▶ Task to complete
Beginning at the line that contains "orange cylinder: 4 -> 3", reproduce the entries below exactly, ending with the line that contains "turquoise truck: 8 -> 9". Omit each picture.

▶ Given records
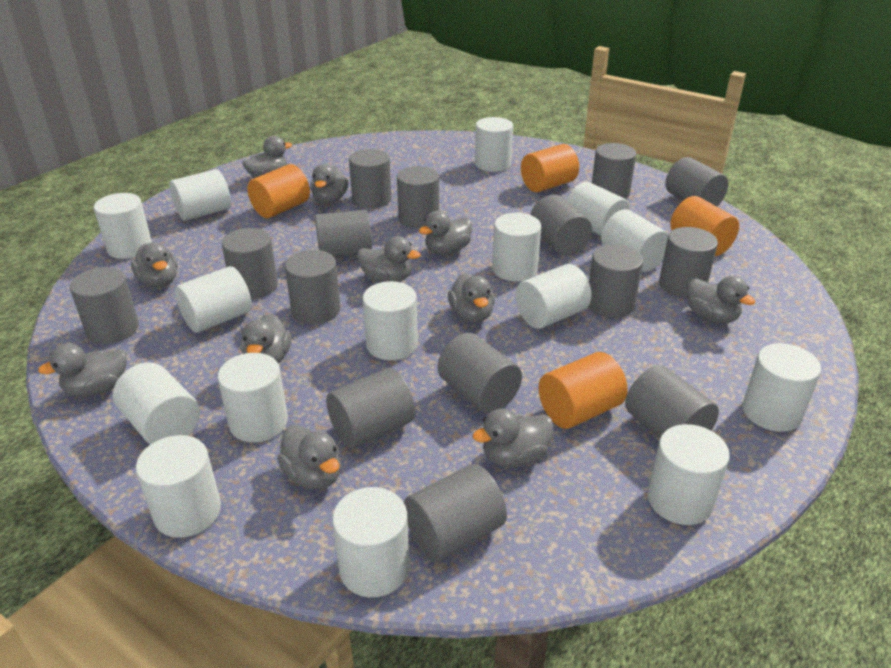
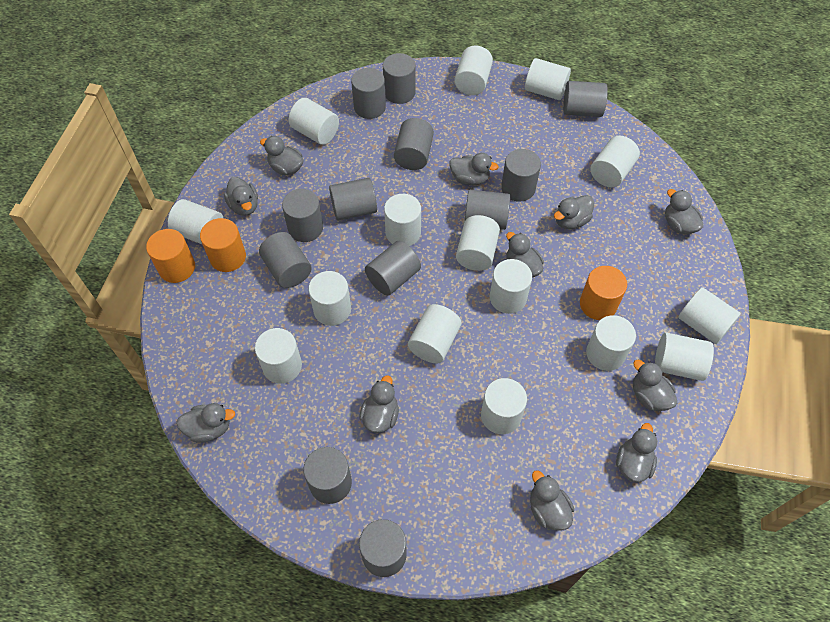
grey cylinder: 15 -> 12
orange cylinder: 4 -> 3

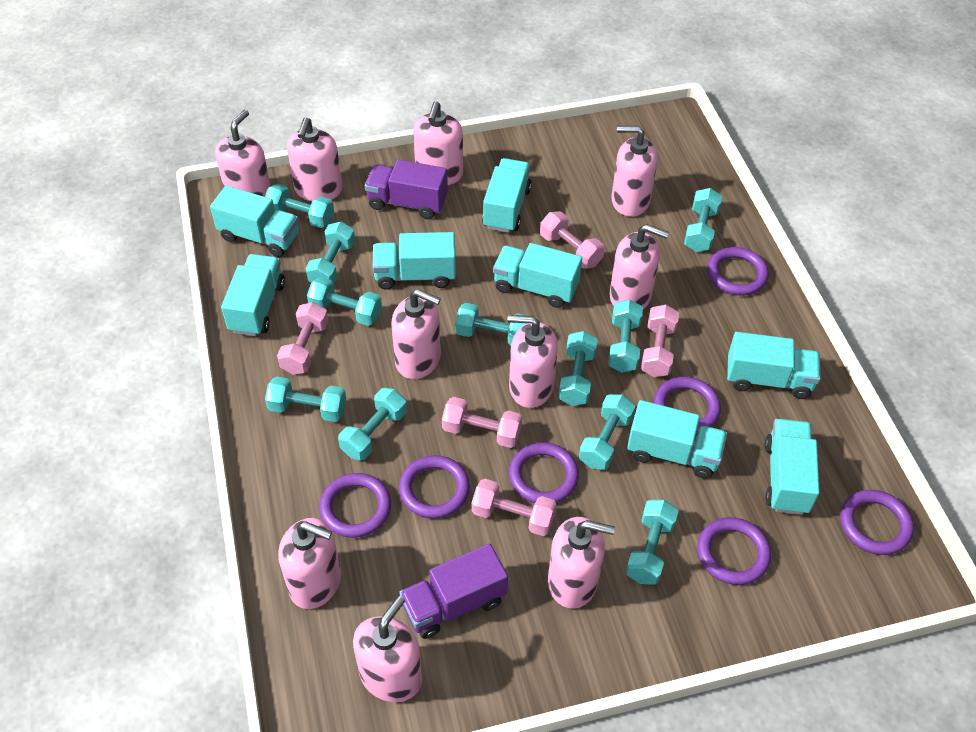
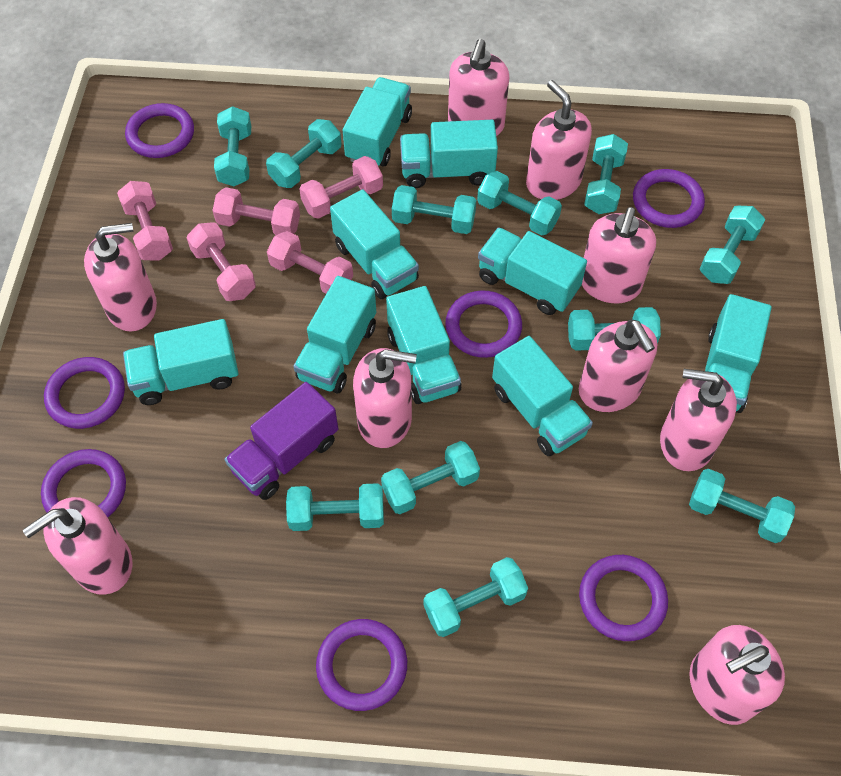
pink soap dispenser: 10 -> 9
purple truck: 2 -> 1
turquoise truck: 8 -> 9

==

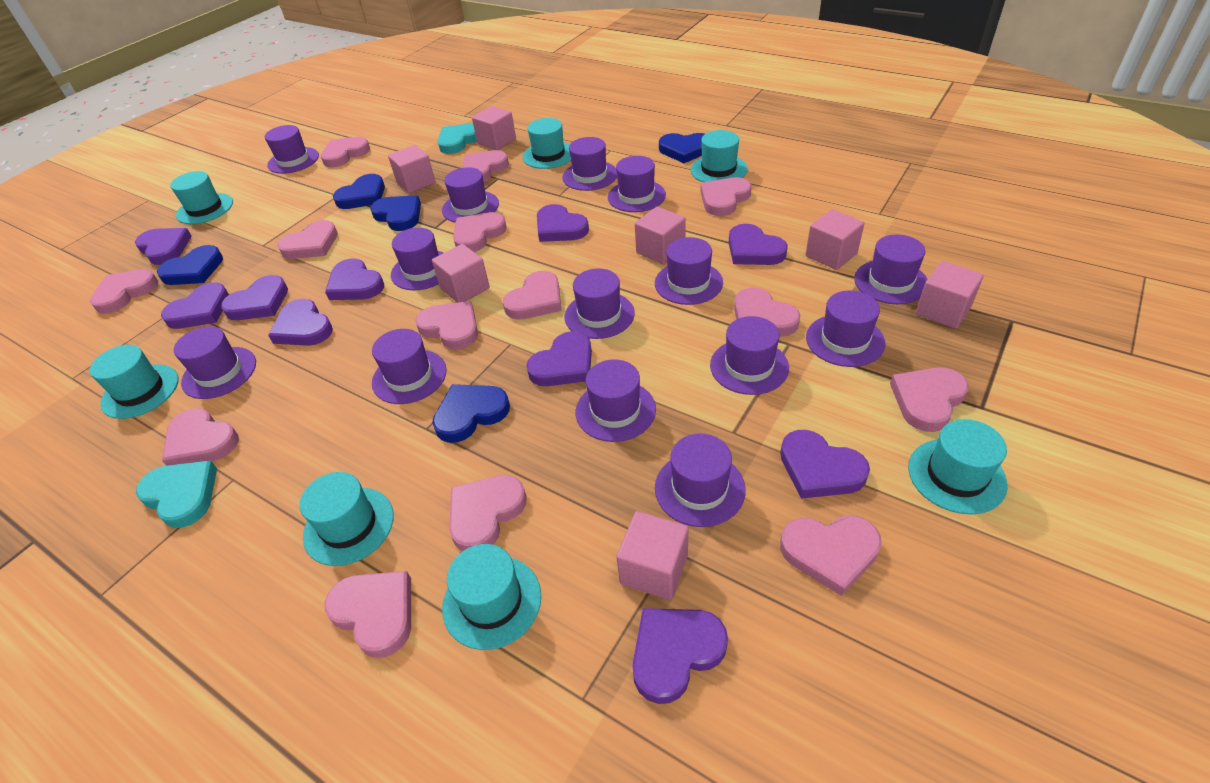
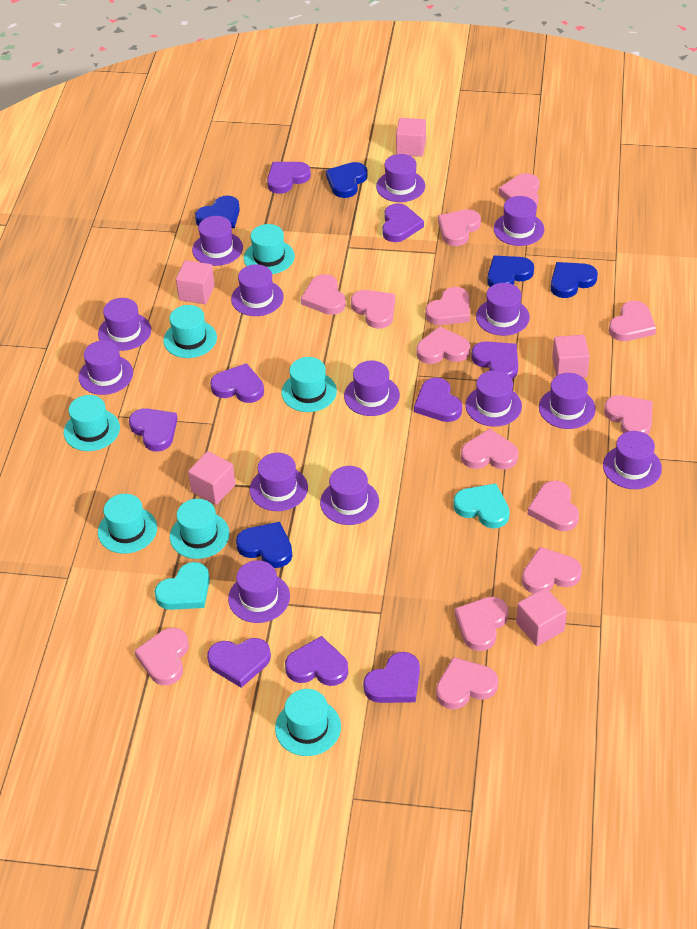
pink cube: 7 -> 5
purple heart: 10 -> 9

▶ Completed exercise
orange cylinder: 4 -> 3

pink soap dispenser: 10 -> 9
purple truck: 2 -> 1
turquoise truck: 8 -> 9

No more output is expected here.